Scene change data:
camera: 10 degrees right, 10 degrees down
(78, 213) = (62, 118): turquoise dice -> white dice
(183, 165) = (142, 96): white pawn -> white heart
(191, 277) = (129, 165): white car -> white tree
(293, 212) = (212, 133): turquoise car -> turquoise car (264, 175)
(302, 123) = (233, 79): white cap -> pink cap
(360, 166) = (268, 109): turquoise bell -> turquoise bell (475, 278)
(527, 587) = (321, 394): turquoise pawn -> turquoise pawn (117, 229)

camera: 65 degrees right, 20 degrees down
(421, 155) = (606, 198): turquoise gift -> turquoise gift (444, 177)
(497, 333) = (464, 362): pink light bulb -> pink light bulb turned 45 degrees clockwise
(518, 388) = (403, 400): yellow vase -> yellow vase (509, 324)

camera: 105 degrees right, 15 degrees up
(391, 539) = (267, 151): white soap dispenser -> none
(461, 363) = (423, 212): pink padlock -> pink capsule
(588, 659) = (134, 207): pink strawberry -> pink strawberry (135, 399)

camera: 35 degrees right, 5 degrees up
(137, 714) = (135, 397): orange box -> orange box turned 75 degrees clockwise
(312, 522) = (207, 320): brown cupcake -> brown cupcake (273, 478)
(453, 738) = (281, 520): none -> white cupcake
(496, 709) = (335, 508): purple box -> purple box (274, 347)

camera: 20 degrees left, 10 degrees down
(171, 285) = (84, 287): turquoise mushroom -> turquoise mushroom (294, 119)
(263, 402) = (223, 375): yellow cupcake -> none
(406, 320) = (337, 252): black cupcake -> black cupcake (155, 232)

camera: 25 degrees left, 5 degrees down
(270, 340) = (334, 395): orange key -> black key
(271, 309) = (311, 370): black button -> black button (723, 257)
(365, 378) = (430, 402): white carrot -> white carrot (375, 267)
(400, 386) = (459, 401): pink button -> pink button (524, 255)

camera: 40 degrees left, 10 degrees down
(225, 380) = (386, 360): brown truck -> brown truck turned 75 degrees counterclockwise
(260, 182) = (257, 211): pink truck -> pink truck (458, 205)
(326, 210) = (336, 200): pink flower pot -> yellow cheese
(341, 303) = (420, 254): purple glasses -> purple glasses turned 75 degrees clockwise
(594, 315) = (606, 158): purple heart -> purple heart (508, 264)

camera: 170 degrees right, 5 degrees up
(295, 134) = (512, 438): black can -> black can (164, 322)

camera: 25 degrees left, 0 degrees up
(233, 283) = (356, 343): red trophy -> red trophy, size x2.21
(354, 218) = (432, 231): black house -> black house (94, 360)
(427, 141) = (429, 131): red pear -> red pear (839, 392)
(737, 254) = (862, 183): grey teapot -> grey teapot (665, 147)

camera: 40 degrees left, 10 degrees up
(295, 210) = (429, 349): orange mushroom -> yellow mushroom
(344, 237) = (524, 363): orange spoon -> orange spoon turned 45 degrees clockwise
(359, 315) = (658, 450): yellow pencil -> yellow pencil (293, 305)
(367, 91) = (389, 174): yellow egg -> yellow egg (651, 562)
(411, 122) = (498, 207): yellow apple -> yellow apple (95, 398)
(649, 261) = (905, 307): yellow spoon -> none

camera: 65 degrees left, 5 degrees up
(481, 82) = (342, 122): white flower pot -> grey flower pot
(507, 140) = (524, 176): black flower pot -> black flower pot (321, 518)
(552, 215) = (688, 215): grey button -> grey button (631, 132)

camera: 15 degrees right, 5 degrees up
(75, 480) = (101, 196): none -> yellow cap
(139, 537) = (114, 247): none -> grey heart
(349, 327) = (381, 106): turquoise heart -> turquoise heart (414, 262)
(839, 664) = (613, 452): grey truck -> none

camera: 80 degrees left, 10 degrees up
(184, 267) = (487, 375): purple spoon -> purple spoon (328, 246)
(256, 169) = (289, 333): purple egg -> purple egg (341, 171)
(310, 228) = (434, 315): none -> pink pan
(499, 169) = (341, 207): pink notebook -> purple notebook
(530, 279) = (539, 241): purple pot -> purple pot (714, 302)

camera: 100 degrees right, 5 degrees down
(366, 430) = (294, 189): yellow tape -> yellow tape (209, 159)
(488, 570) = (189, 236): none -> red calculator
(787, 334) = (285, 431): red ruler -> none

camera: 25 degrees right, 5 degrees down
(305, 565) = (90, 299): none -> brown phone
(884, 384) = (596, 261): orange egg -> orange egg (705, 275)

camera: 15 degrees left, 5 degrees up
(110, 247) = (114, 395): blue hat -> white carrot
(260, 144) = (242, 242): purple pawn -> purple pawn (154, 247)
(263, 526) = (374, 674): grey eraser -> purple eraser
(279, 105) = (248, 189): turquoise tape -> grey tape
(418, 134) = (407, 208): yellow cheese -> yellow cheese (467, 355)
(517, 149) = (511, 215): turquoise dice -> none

TASK STATEMENT:
Looking at the data above, show all lines where the word "tape" occurs.

THE COMPLETED TASK:
(366, 430) = (294, 189): yellow tape -> yellow tape (209, 159)
(279, 105) = (248, 189): turquoise tape -> grey tape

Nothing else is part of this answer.